[[ Data shown open ]]

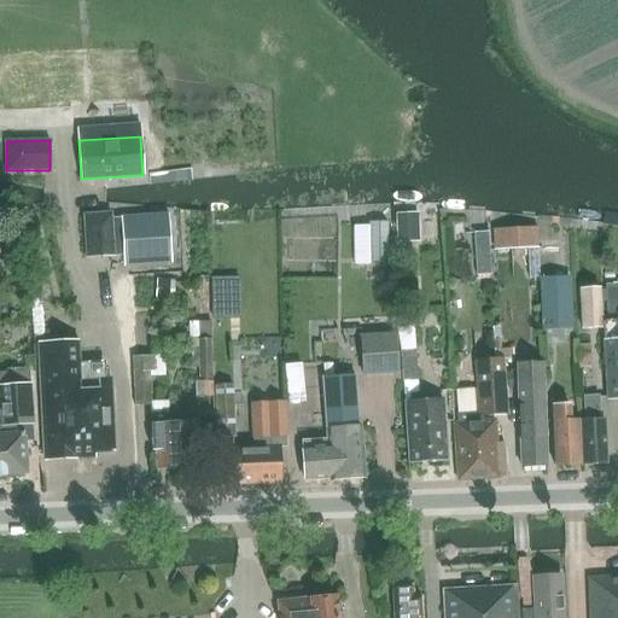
[(396,214),(397,243),(419,243),(418,213),(396,214)]
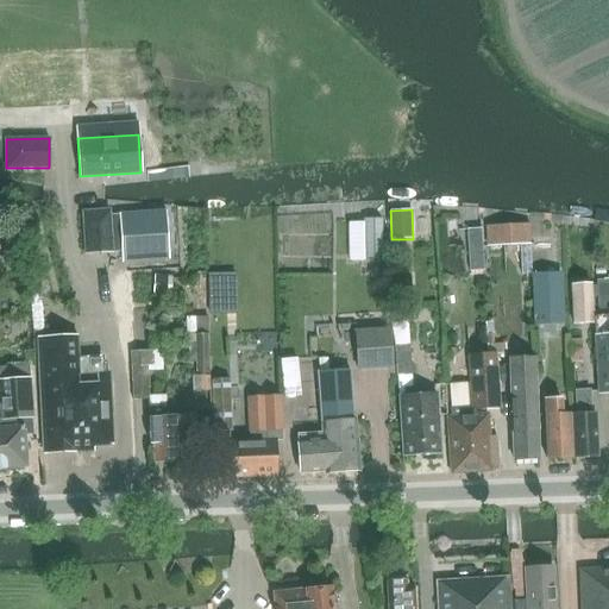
[(108,211),(82,213),(86,255),(112,253),(108,211)]
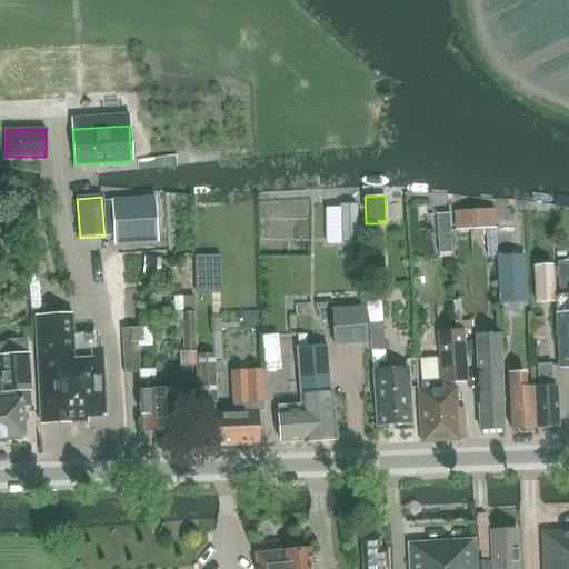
[(156,198),(111,200),(113,238),(158,236),(156,198)]
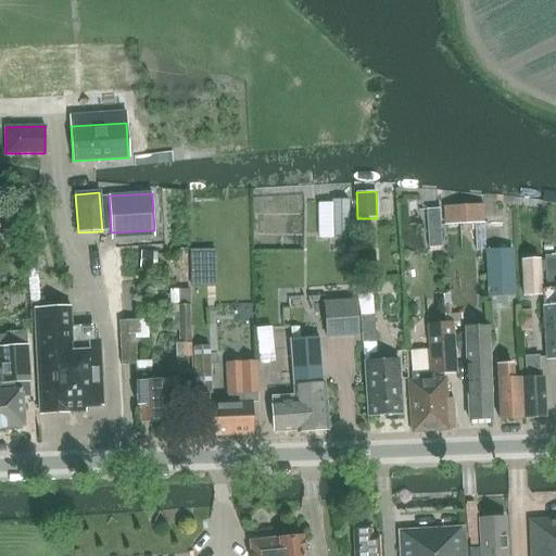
[(331,204),(317,204),(318,239),(332,238),(332,241),(350,240),(349,201),(331,201),(331,204)]
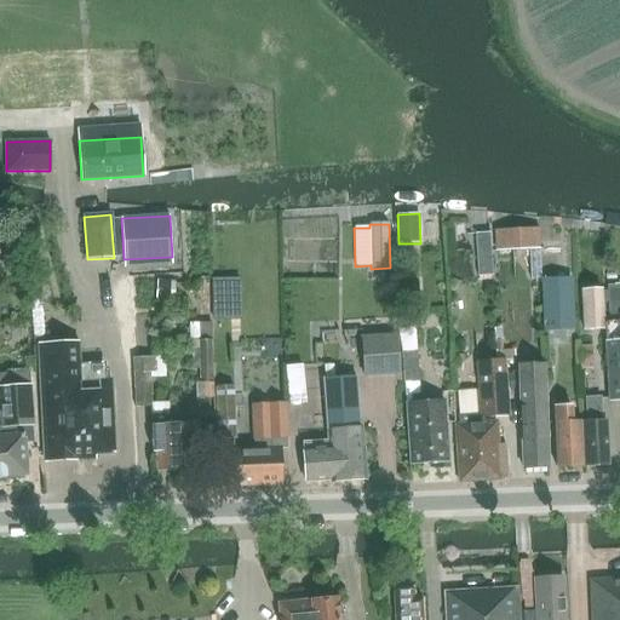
[(24,227),(3,229),(5,270),(27,269),(24,227)]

[[ Data shown closed ]]

**Exercise details:** Please write out the lines above exactly, from the one that contains "[(156,198),(111,200),(113,238),(158,236),(156,198)]" through the final line, and include none of the pictures.

**Answer space:**
[(156,198),(111,200),(113,238),(158,236),(156,198)]
[(331,204),(317,204),(318,239),(332,238),(332,241),(350,240),(349,201),(331,201),(331,204)]
[(24,227),(3,229),(5,270),(27,269),(24,227)]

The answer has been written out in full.